Segment Start: Task input
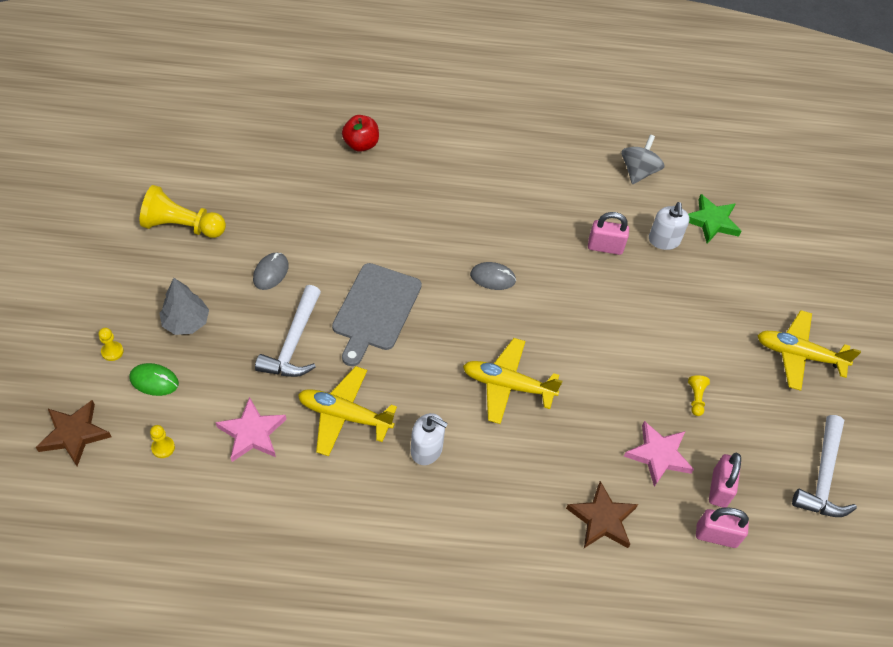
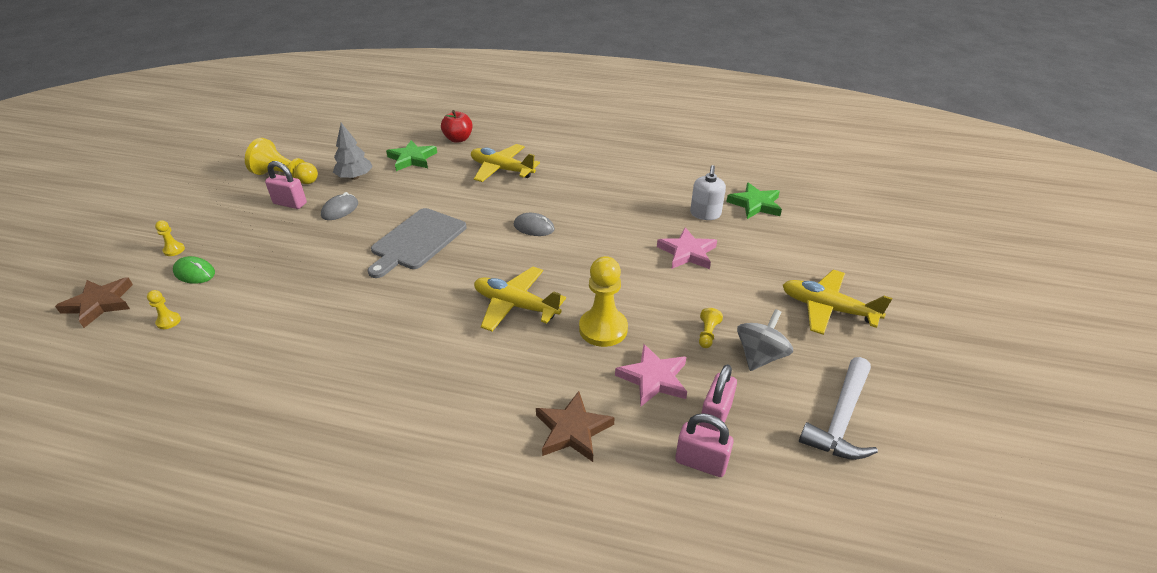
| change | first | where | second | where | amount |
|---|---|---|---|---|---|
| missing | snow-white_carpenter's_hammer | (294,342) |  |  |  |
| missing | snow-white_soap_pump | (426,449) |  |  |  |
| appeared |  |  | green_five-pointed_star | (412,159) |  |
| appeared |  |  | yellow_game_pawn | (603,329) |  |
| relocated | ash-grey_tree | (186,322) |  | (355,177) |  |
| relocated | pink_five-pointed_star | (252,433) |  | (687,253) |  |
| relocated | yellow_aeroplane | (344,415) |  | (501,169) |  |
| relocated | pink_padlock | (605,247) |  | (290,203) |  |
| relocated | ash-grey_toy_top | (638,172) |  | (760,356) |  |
Segment End: Task input
Segment Start: Task input
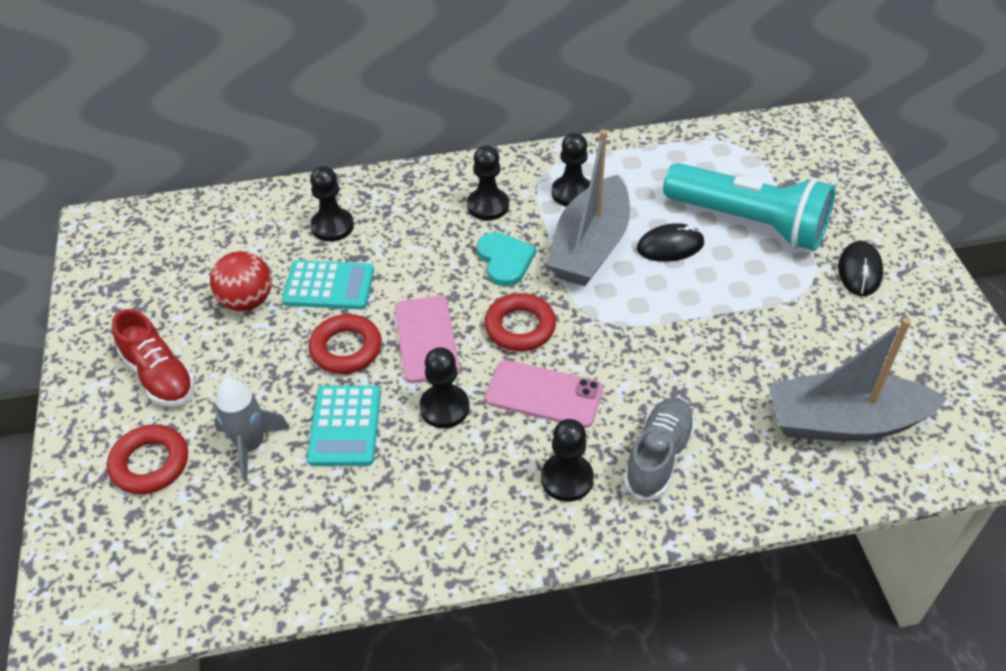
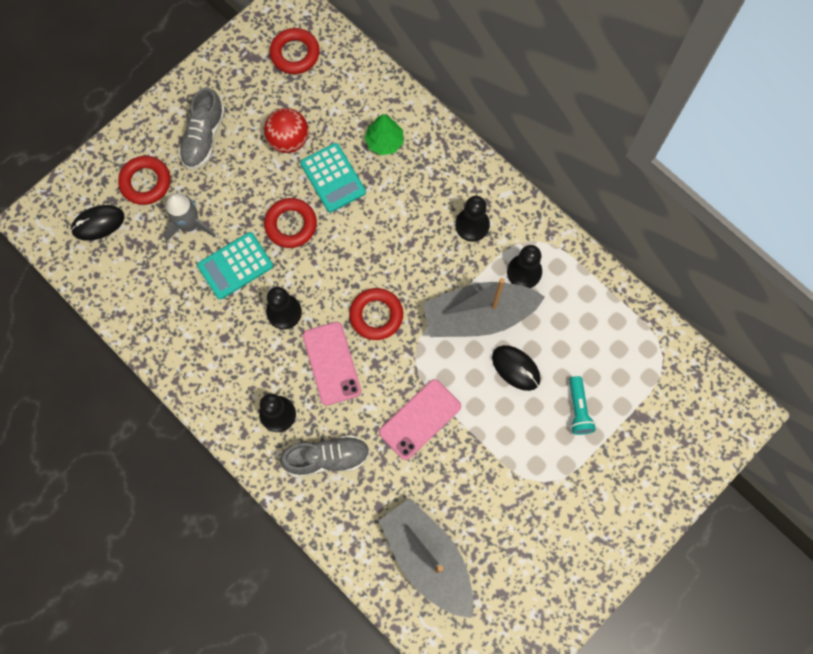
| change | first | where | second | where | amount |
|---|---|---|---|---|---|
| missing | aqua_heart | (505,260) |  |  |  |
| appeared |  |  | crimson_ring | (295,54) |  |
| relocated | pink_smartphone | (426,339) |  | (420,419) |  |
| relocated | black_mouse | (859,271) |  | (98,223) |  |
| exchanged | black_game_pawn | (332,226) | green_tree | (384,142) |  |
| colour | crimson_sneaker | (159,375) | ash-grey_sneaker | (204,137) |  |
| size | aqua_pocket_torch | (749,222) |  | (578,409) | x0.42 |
Segment End: Task input
### Task item:
Once you reach the line with "relocated | pink_padlock" in the data above, copy it and every line after it exactly, up to and including the line with "relocated | ash-grey_toy_top".

### Expected answer:
| relocated | pink_padlock | (605,247) |  | (290,203) |  |
| relocated | ash-grey_toy_top | (638,172) |  | (760,356) |  |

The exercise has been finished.